Stepwise shape edit descriptions
————
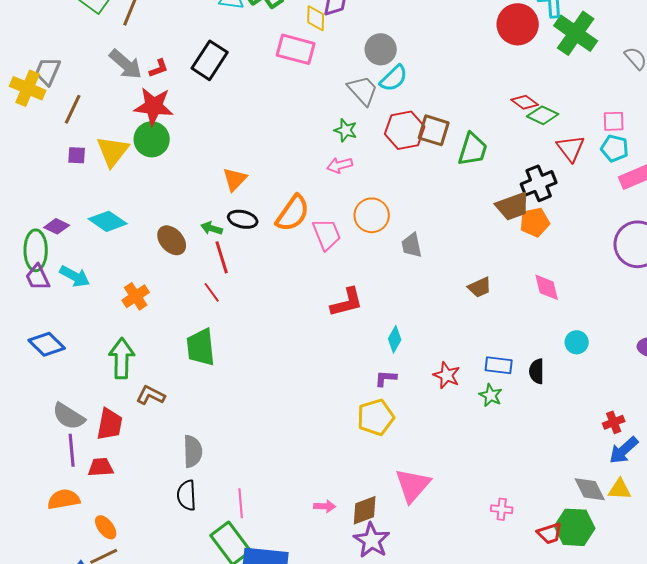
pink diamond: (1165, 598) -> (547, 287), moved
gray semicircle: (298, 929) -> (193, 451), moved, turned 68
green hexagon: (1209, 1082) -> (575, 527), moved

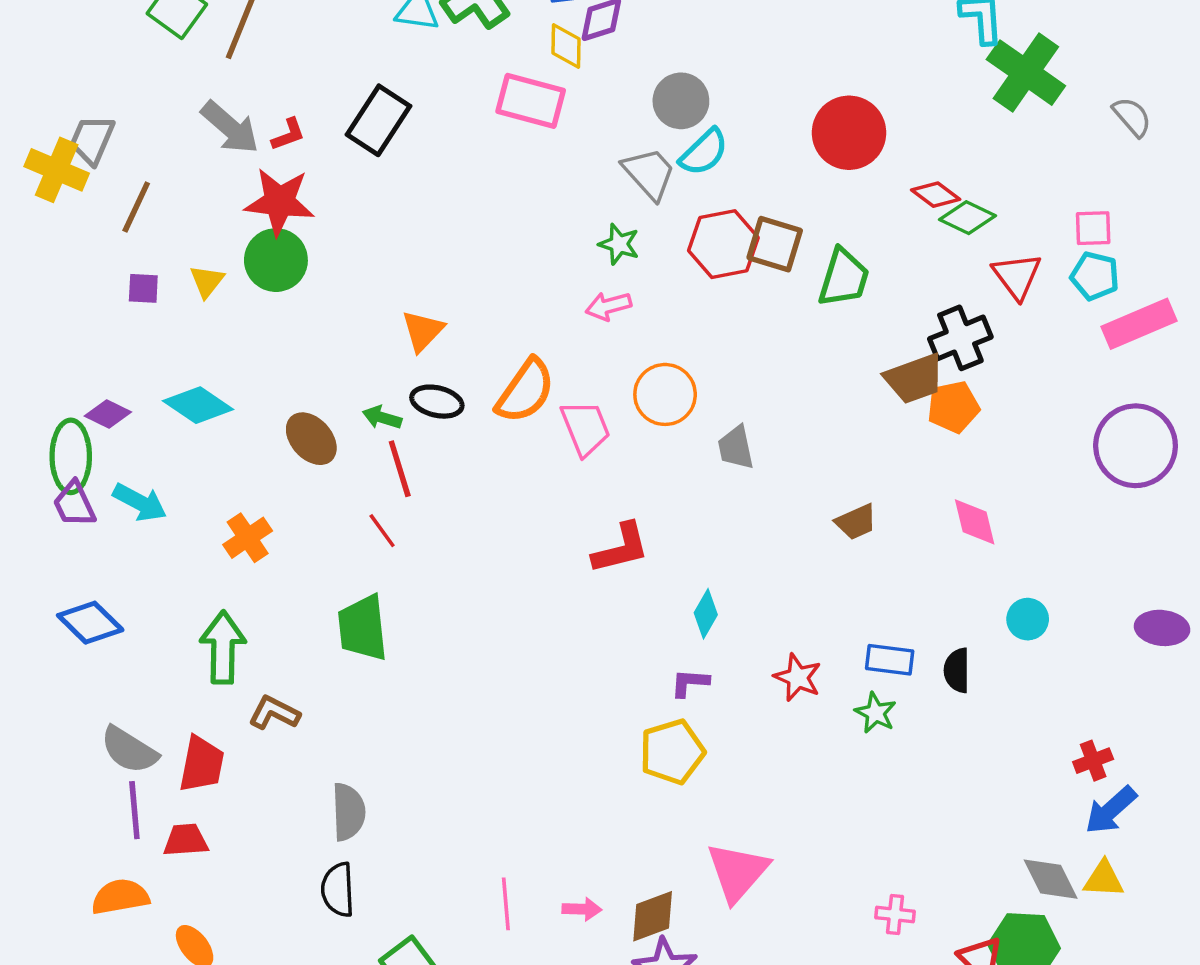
red circle: (518, 24) -> (849, 133), moved
yellow triangle: (113, 151) -> (207, 281), size x0.6
pink line: (241, 503) -> (506, 904), moved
————
== PROBLEM REQUIREMENTS ==
Output the records above verbatim. Pictures stay out.

== FINISHED TASK ==
pink diamond: (1165, 598) -> (547, 287), moved
gray semicircle: (298, 929) -> (193, 451), moved, turned 68
green hexagon: (1209, 1082) -> (575, 527), moved

red circle: (518, 24) -> (849, 133), moved
yellow triangle: (113, 151) -> (207, 281), size x0.6
pink line: (241, 503) -> (506, 904), moved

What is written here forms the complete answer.